• _TASK STATEMENT_
Write out again, exactly, the lines below starting at the one with "C5: none -> 330nF (0V, n16)" and ending at the one with "R10: 3.3k (0V, n8) -> 36k (0V, n8)".

• _RECORDS SHOWN_
========

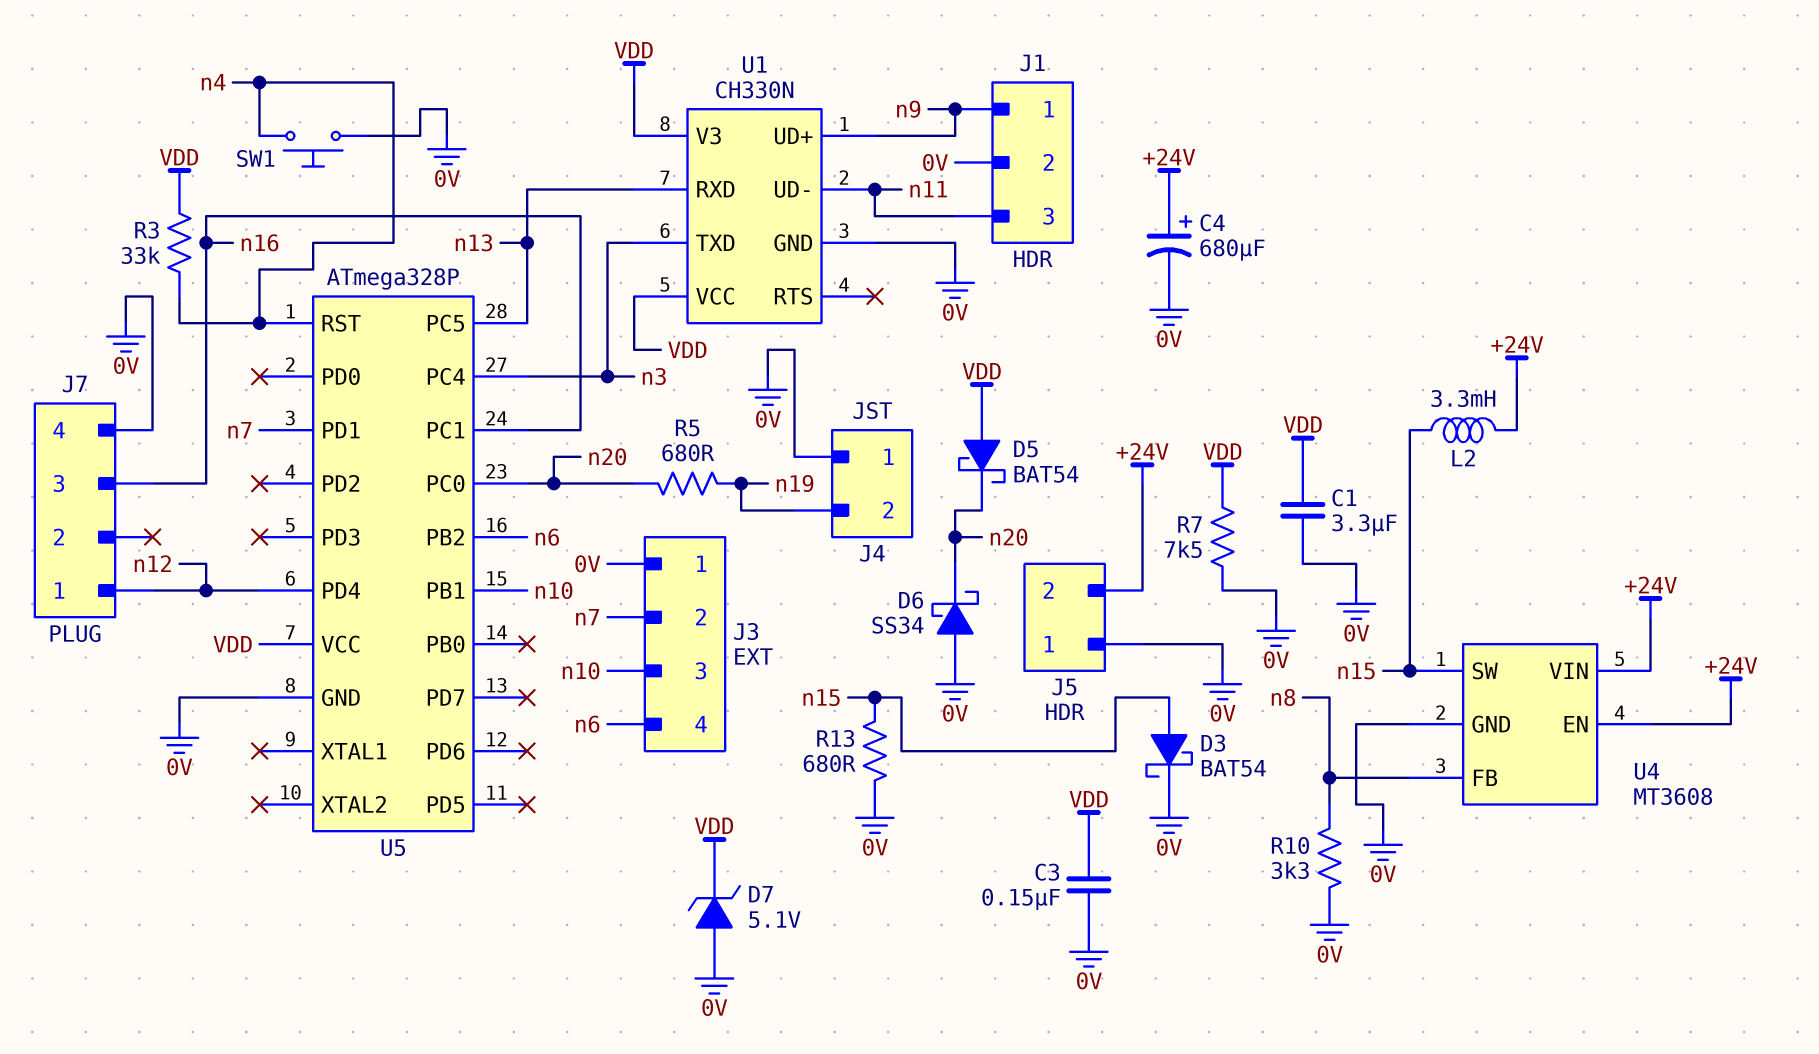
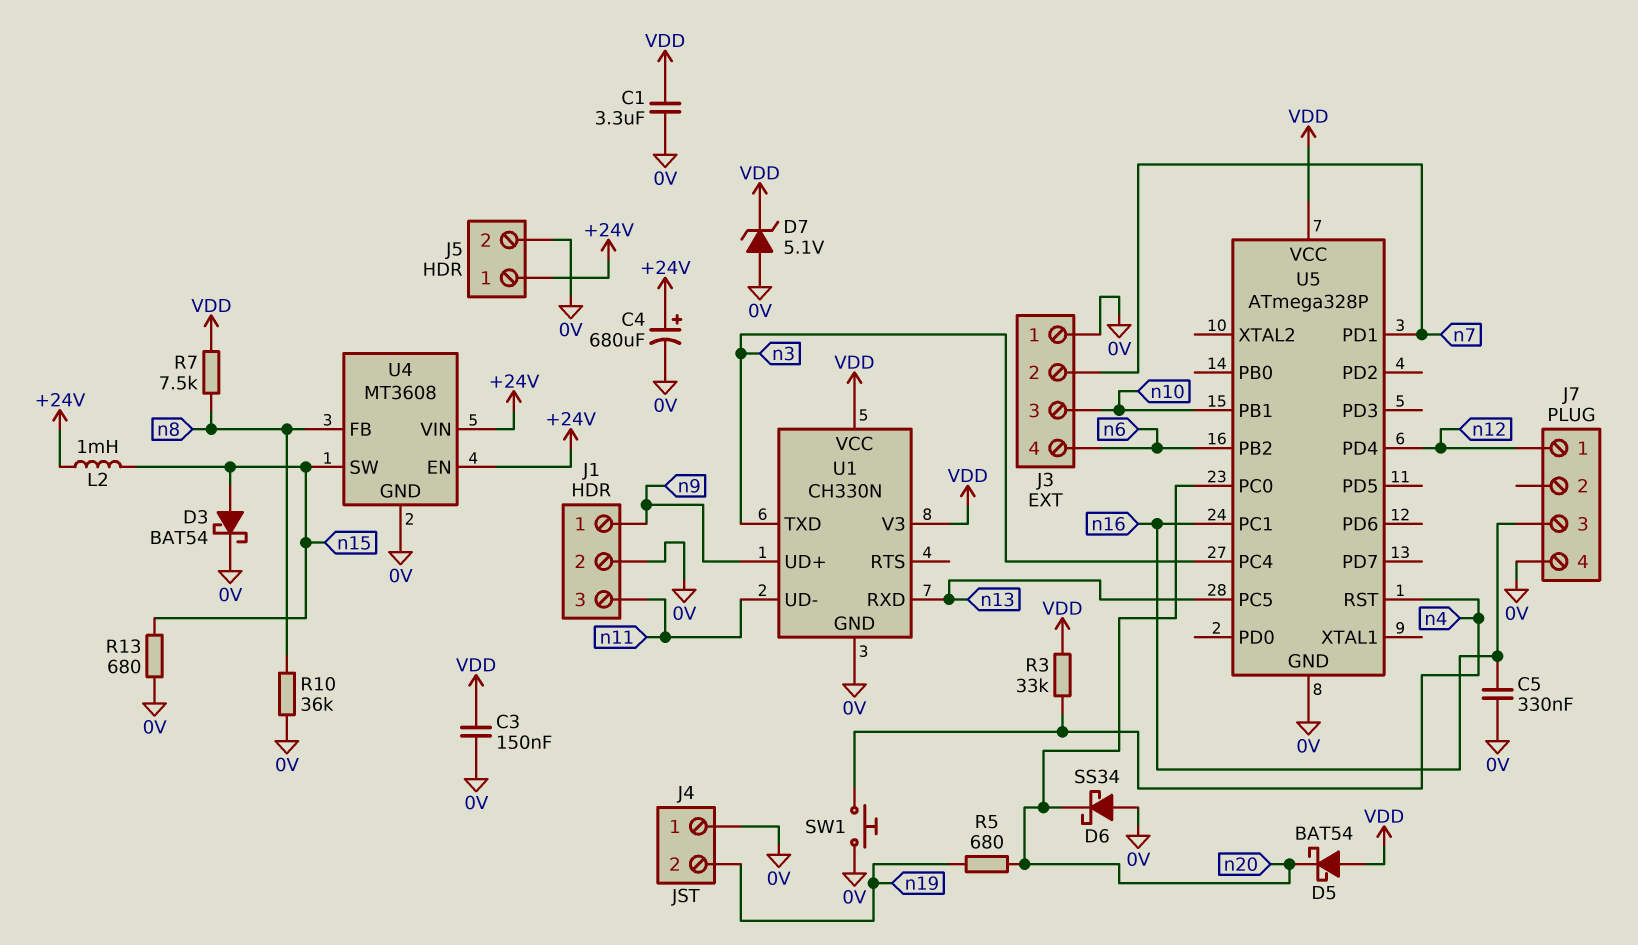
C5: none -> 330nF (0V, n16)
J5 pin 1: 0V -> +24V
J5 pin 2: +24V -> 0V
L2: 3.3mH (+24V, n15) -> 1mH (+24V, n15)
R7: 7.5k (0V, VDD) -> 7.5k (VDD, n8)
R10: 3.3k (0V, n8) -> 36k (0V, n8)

========

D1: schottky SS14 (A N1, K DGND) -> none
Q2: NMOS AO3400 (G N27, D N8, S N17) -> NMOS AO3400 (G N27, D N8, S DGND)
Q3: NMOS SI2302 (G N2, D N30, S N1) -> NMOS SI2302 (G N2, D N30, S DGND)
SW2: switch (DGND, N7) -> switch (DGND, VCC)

========

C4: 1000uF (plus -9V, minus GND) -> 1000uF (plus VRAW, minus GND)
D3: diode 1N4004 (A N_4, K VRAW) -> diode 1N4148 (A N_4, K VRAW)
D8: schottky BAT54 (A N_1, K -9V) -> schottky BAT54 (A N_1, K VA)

========

• _ANSWER AREA_
C5: none -> 330nF (0V, n16)
J5 pin 1: 0V -> +24V
J5 pin 2: +24V -> 0V
L2: 3.3mH (+24V, n15) -> 1mH (+24V, n15)
R7: 7.5k (0V, VDD) -> 7.5k (VDD, n8)
R10: 3.3k (0V, n8) -> 36k (0V, n8)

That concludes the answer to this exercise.